Copy out the entries word for word, leaving images aside.

:: Raw data ::

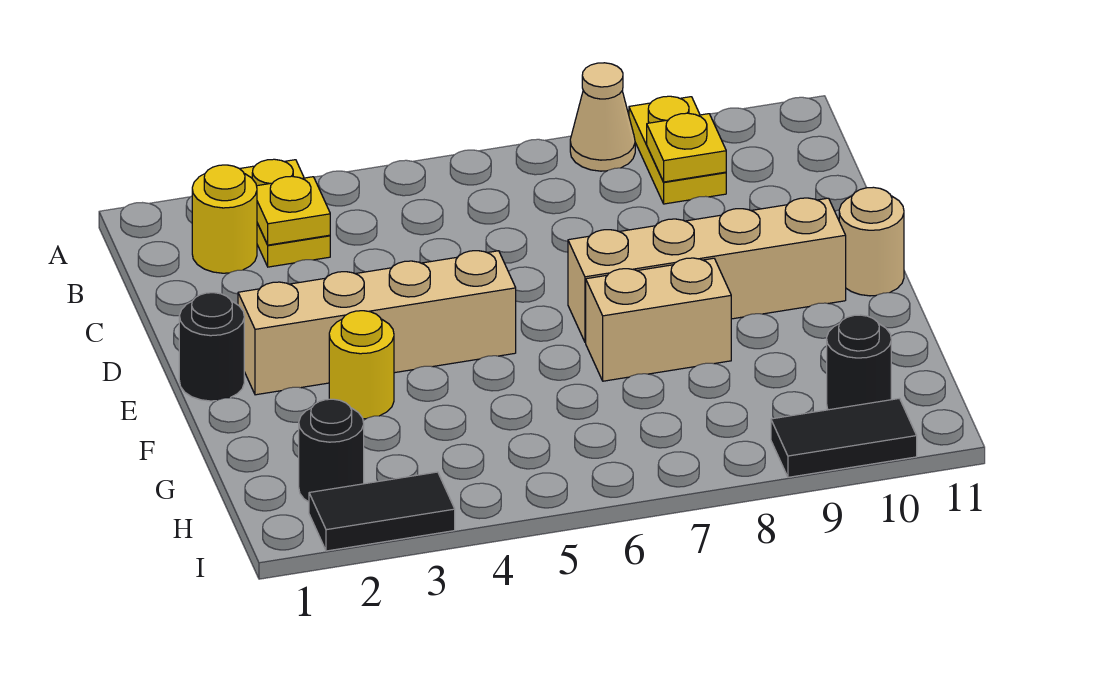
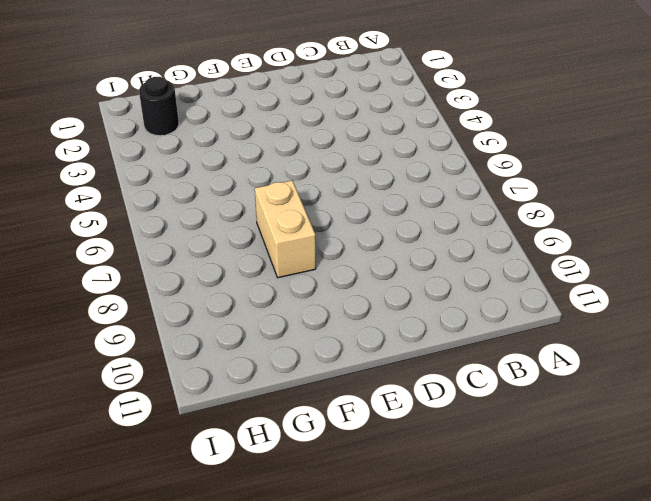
none -> yellow plate A3:B3 level 1
none -> tan cone A8 level 1
none -> yellow plate A9:B9 level 1

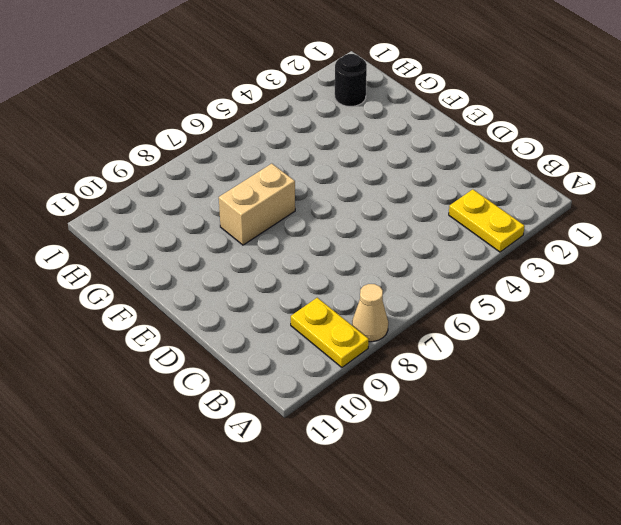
none -> yellow round brick B2 level 1
none -> black round brick E1 level 1
none -> tan brick E2:E5 level 1

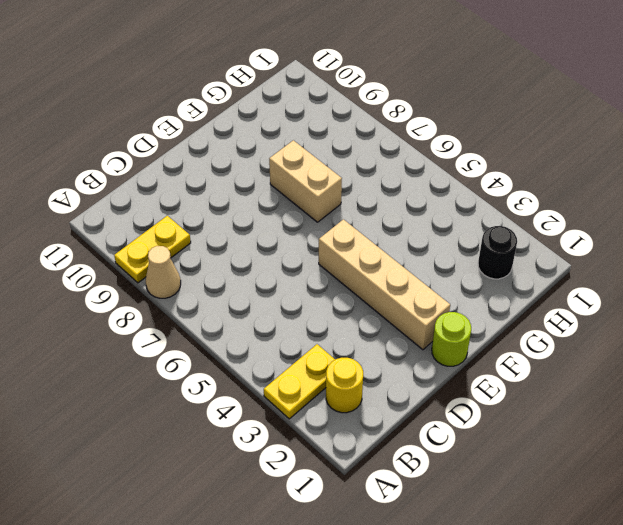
lime round brick E1 level 1 -> black round brick E1 level 1
none -> tan brick E7:E10 level 1
none -> tan round brick E11 level 1
none -> yellow round brick F3 level 1

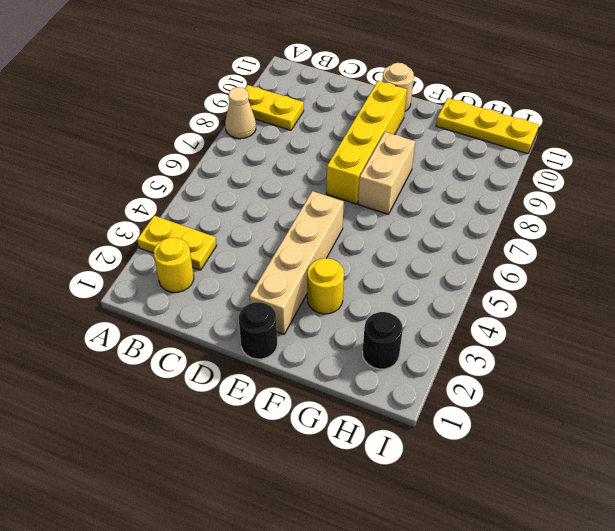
yellow brick E7:E10 level 1 -> tan brick E7:E10 level 1
yellow plate G11:I11 level 1 -> none
none -> black round brick H10 level 1
none -> black tile I2:I3 level 1
none -> black tile I9:I10 level 1

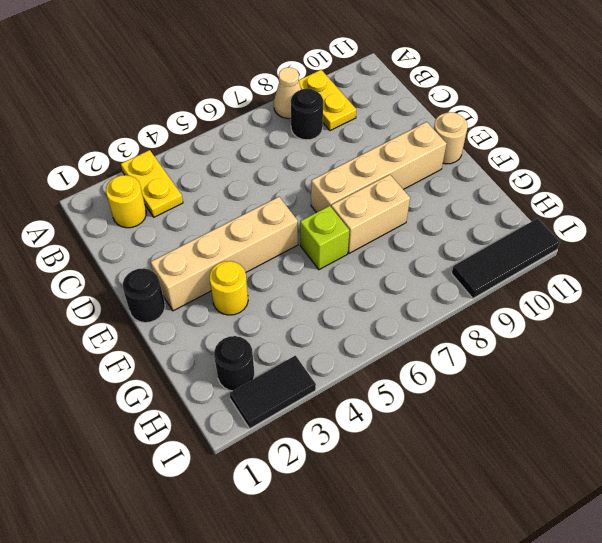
black round brick B8 level 1 -> black round brick H10 level 1
lime brick F6 level 1 -> none
black tile I9:I11 level 1 -> black tile I9:I10 level 1
none -> yellow plate B3 level 2
none -> yellow plate B9 level 2

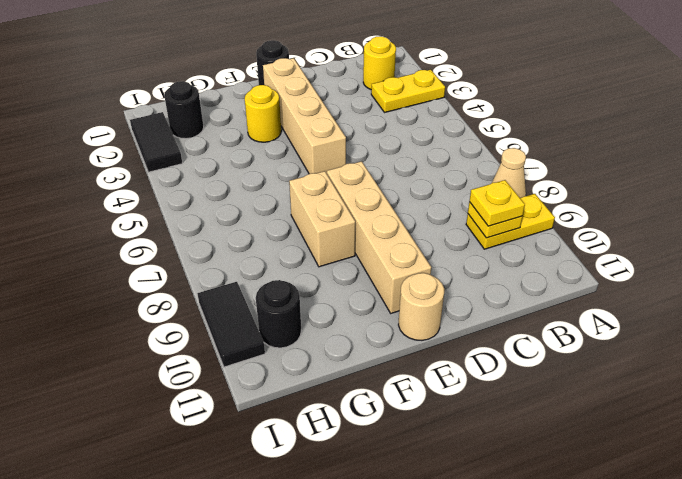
yellow plate B9 level 3 -> yellow plate B3 level 2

:::

» **Output of the task**
none -> yellow plate A3:B3 level 1
none -> tan cone A8 level 1
none -> yellow plate A9:B9 level 1

none -> yellow round brick B2 level 1
none -> black round brick E1 level 1
none -> tan brick E2:E5 level 1

lime round brick E1 level 1 -> black round brick E1 level 1
none -> tan brick E7:E10 level 1
none -> tan round brick E11 level 1
none -> yellow round brick F3 level 1

yellow brick E7:E10 level 1 -> tan brick E7:E10 level 1
yellow plate G11:I11 level 1 -> none
none -> black round brick H10 level 1
none -> black tile I2:I3 level 1
none -> black tile I9:I10 level 1

black round brick B8 level 1 -> black round brick H10 level 1
lime brick F6 level 1 -> none
black tile I9:I11 level 1 -> black tile I9:I10 level 1
none -> yellow plate B3 level 2
none -> yellow plate B9 level 2

yellow plate B9 level 3 -> yellow plate B3 level 2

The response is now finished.